TASK INPUT:
┄┄┄┄┄┄┄┄┄┄
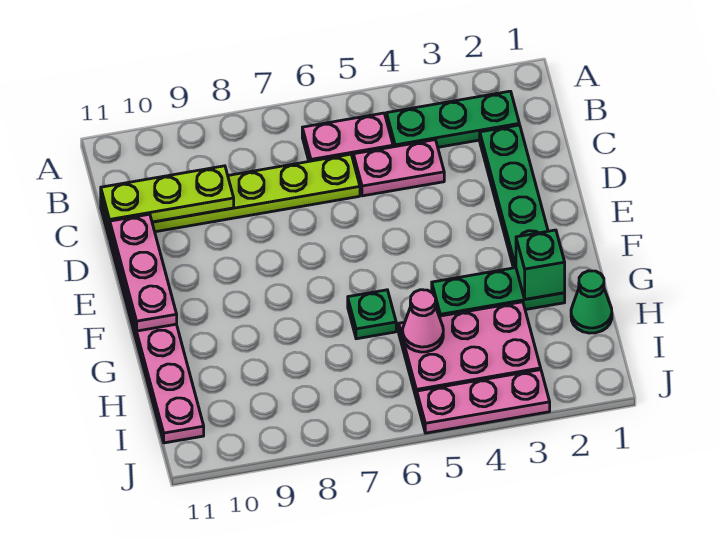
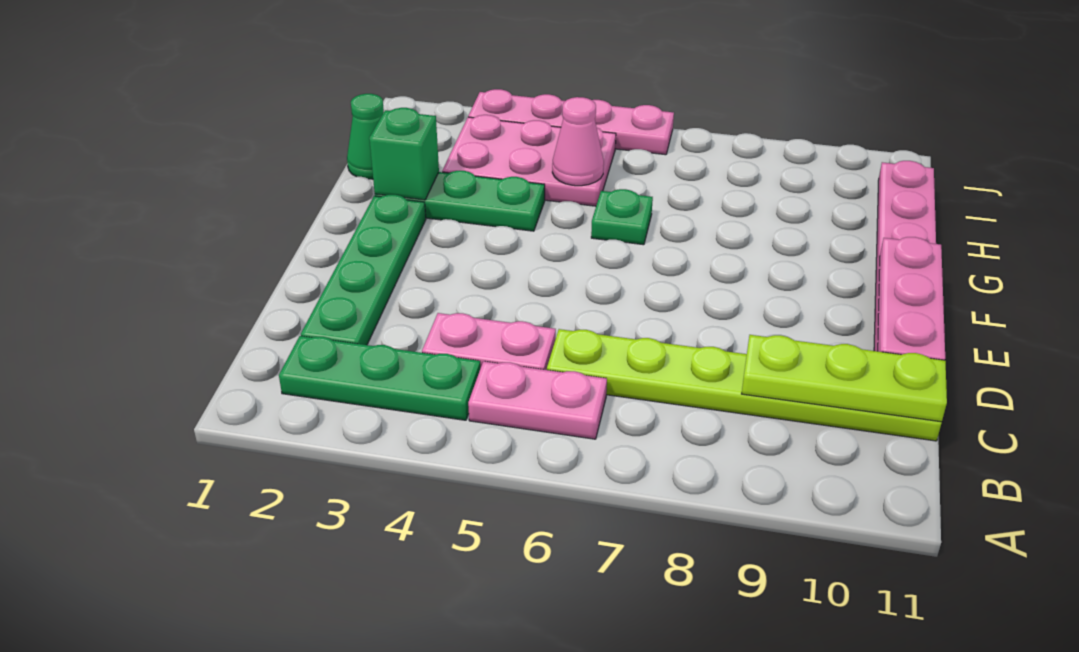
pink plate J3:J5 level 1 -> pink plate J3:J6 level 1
┄┄┄┄┄┄┄┄┄┄
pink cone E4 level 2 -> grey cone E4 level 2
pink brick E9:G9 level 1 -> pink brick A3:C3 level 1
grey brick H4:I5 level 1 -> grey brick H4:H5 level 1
┄┄┄┄┄┄┄┄┄┄
TASK STATEMENT: Look above for the line that contains "pink cone E4 level 2 -> grey cone E4 level 2". Starting there, transcribe every line exactly until you have copied the line that contains "grey brick H4:I5".

WRITTEN RESPONSE:
pink cone E4 level 2 -> grey cone E4 level 2
pink brick E9:G9 level 1 -> pink brick A3:C3 level 1
grey brick H4:I5 level 1 -> grey brick H4:H5 level 1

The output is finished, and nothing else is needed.